_WORKING DATA_:
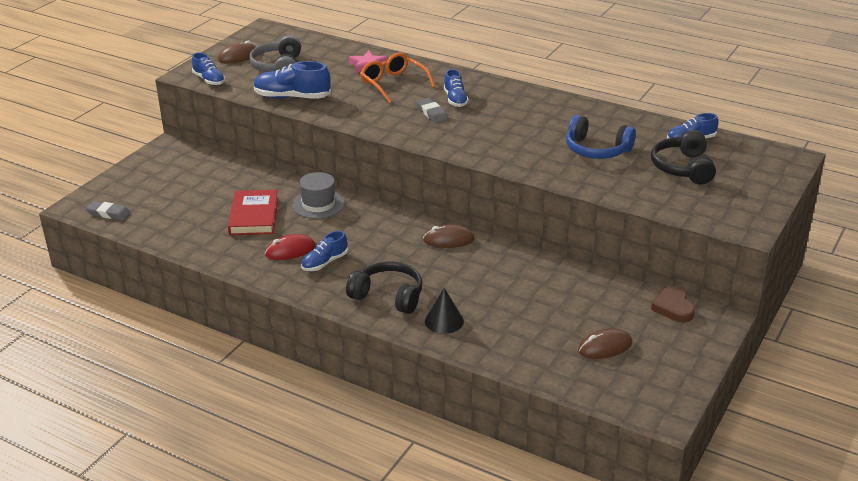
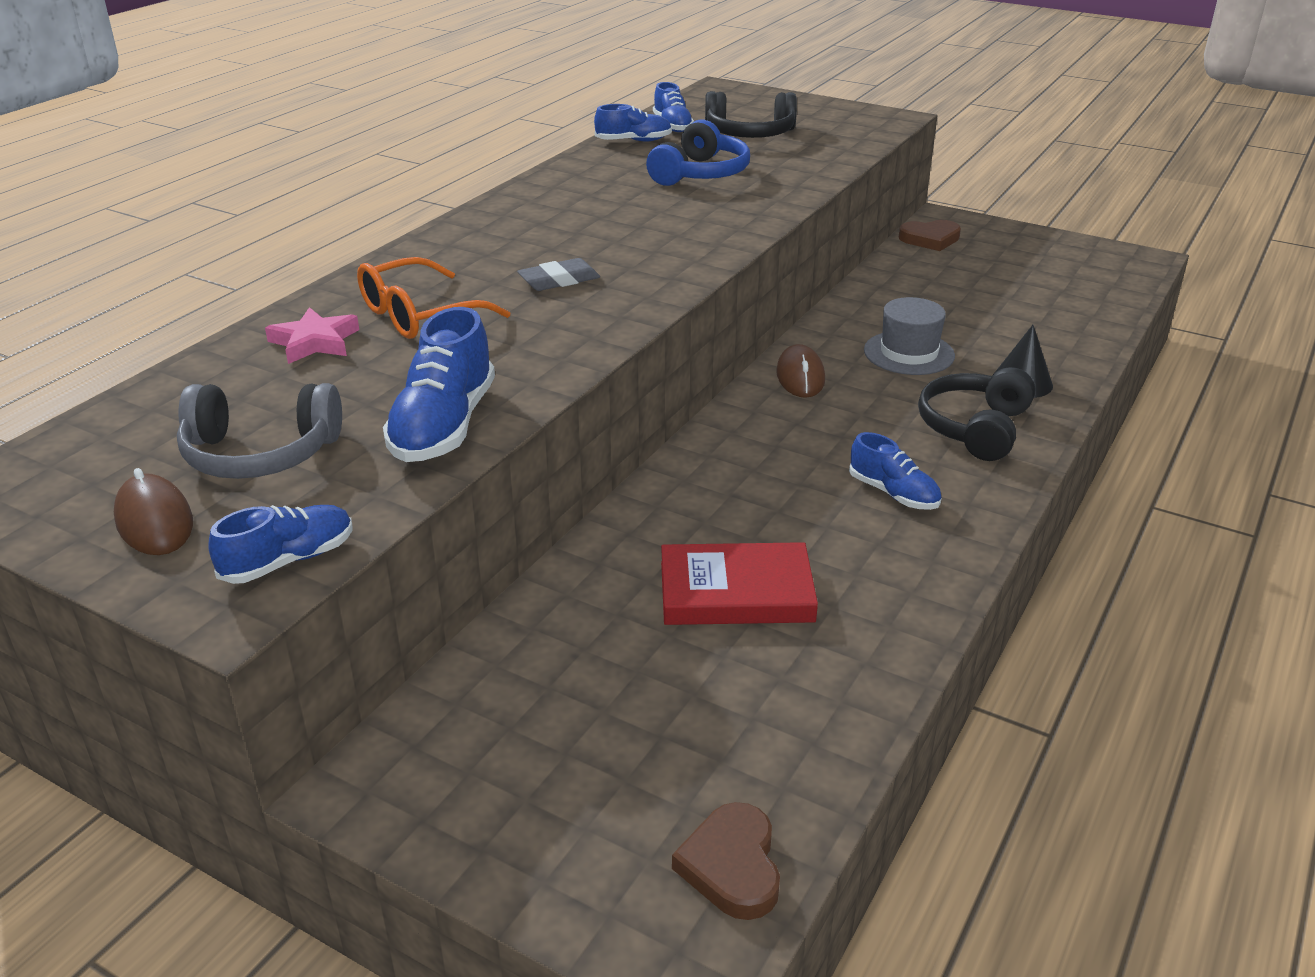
camera: 90 degrees left, 0 degrees up
grey eraser [86,201,131,220] -> brown heart [672,802,780,920]
red mouse [265,234,316,260] -> none
grey hat [292,172,345,219] -> grey hat moved to [864,297,955,375]
blue shoe [444,69,469,107] -> blue shoe moved to [594,104,672,142]
brown mouse [578,328,632,359] -> none

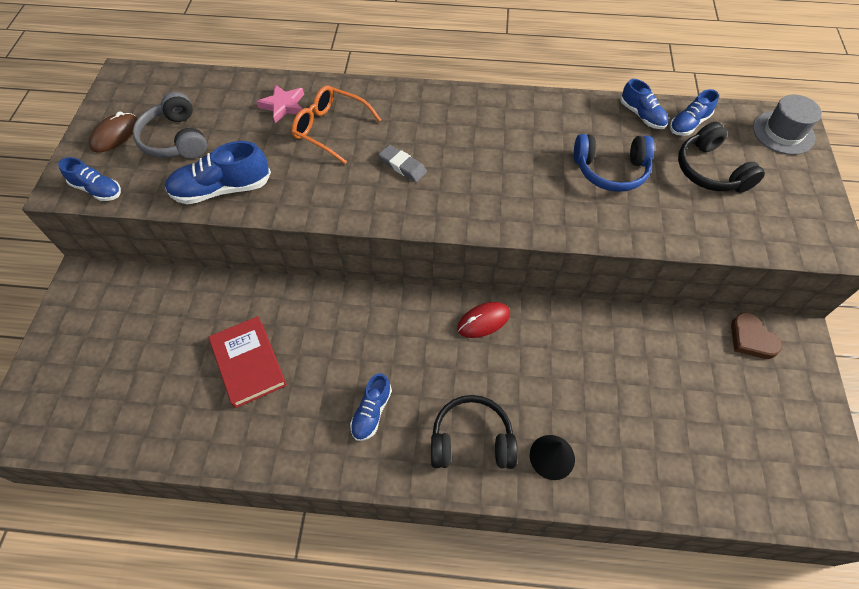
camera: 65 degrees right, 25 degrees up
brown heart [672,802,780,920] -> none
brown mouse [776,344,825,398] -> red mouse [457,302,510,338]
grey hat [864,297,955,375] -> grey hat moved to [753,95,822,155]

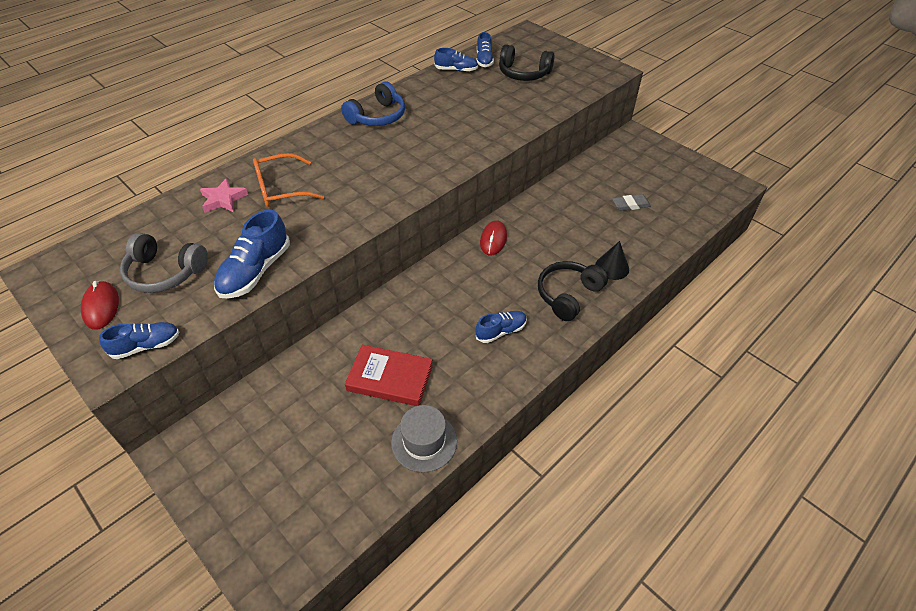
camera: 50 degrees left, 10 degrees down
brown mouse [89,111,137,153] -> red mouse [81,281,119,330]
blue shoe [350,373,392,441] -> blue shoe turned 90 degrees counterclockwise [475,311,527,343]
grey eraser [378,145,427,182] -> grey eraser moved to [612,194,651,211]
blue headphones [574,134,655,192] -> blue headphones moved to [341,81,405,126]
brown heart [731,313,782,359] -> none
grey hat [753,95,822,155] -> grey hat moved to [391,405,457,473]

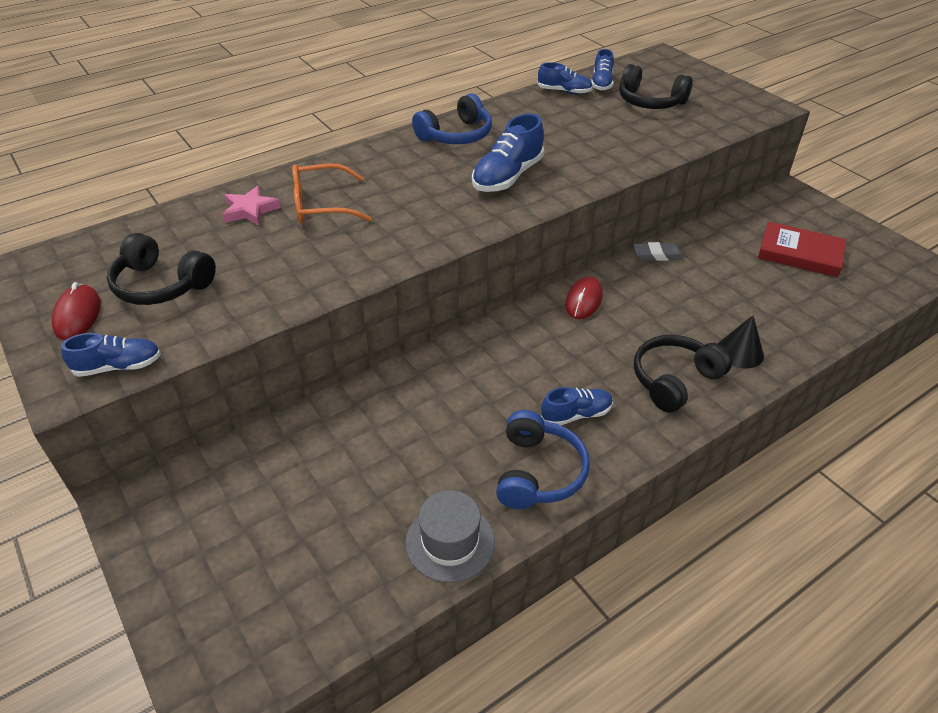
camera: 10 degrees right, 5 degrees down
grey headphones [120,233,208,293] -> black headphones [107,233,216,305]
blue shoe [214,210,290,299] -> blue shoe moved to [472,114,544,192]
red book [345,345,433,406] -> red book moved to [758,222,846,277]
grey eraser [612,194,651,211] -> grey eraser moved to [633,242,684,261]
none -> blue headphones [496,410,590,509]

_WHAT IS EXPECTED_: Give the listing again exactly, but omit each image.

_SOLVED PROBLEM_:
camera: 90 degrees left, 0 degrees up
grey eraser [86,201,131,220] -> brown heart [672,802,780,920]
red mouse [265,234,316,260] -> none
grey hat [292,172,345,219] -> grey hat moved to [864,297,955,375]
blue shoe [444,69,469,107] -> blue shoe moved to [594,104,672,142]
brown mouse [578,328,632,359] -> none

camera: 65 degrees right, 25 degrees up
brown heart [672,802,780,920] -> none
brown mouse [776,344,825,398] -> red mouse [457,302,510,338]
grey hat [864,297,955,375] -> grey hat moved to [753,95,822,155]

camera: 50 degrees left, 10 degrees down
brown mouse [89,111,137,153] -> red mouse [81,281,119,330]
blue shoe [350,373,392,441] -> blue shoe turned 90 degrees counterclockwise [475,311,527,343]
grey eraser [378,145,427,182] -> grey eraser moved to [612,194,651,211]
blue headphones [574,134,655,192] -> blue headphones moved to [341,81,405,126]
brown heart [731,313,782,359] -> none
grey hat [753,95,822,155] -> grey hat moved to [391,405,457,473]

camera: 10 degrees right, 5 degrees down
grey headphones [120,233,208,293] -> black headphones [107,233,216,305]
blue shoe [214,210,290,299] -> blue shoe moved to [472,114,544,192]
red book [345,345,433,406] -> red book moved to [758,222,846,277]
grey eraser [612,194,651,211] -> grey eraser moved to [633,242,684,261]
none -> blue headphones [496,410,590,509]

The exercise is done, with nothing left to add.